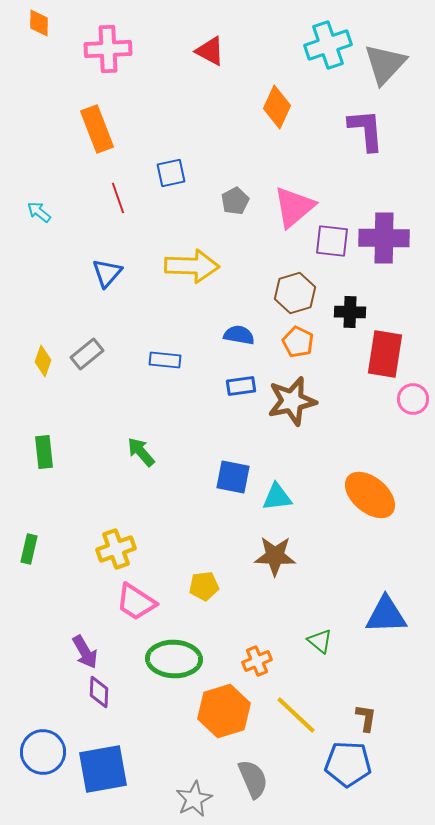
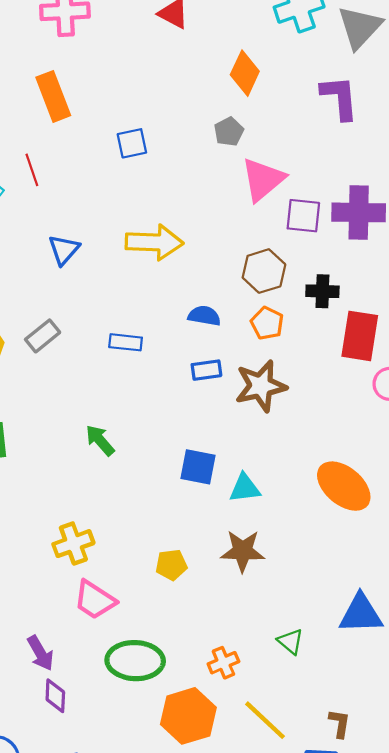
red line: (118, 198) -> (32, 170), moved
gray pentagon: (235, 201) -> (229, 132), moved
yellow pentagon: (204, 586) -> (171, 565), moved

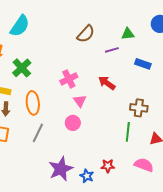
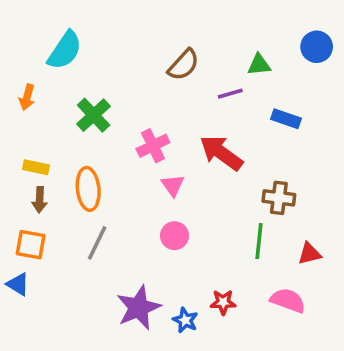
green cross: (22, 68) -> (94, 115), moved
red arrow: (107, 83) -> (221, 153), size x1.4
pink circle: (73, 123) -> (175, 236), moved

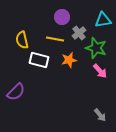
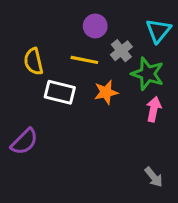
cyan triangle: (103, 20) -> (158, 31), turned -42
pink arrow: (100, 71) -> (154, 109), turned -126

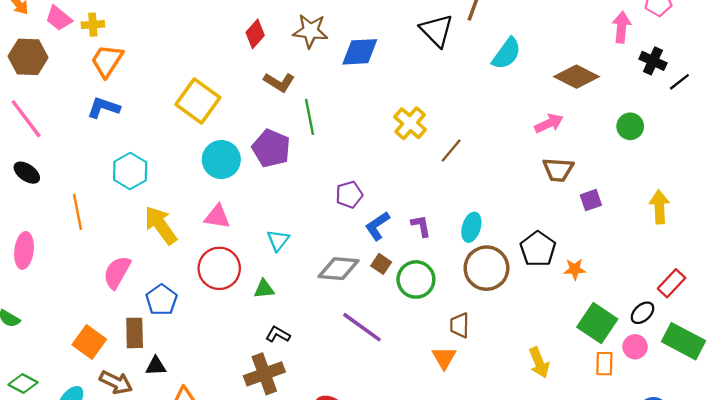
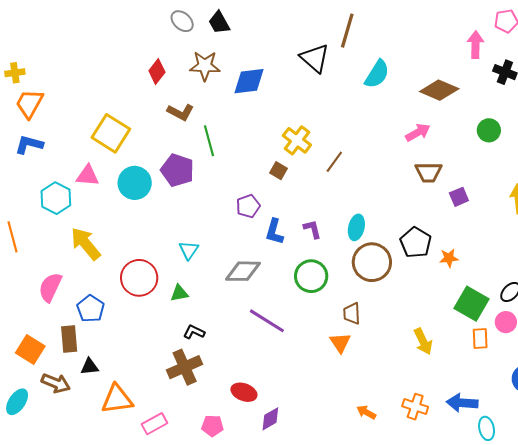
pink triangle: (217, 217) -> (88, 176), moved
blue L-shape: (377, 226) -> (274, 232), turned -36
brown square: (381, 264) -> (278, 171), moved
----------------------------------------
■ PROBLEM DETAILS
The answer must consist of every line from the records above that holds "pink".

■ ANSWER BOX
pink circle: (73, 123) -> (175, 236), moved
pink arrow: (100, 71) -> (154, 109), turned -126
pink triangle: (217, 217) -> (88, 176), moved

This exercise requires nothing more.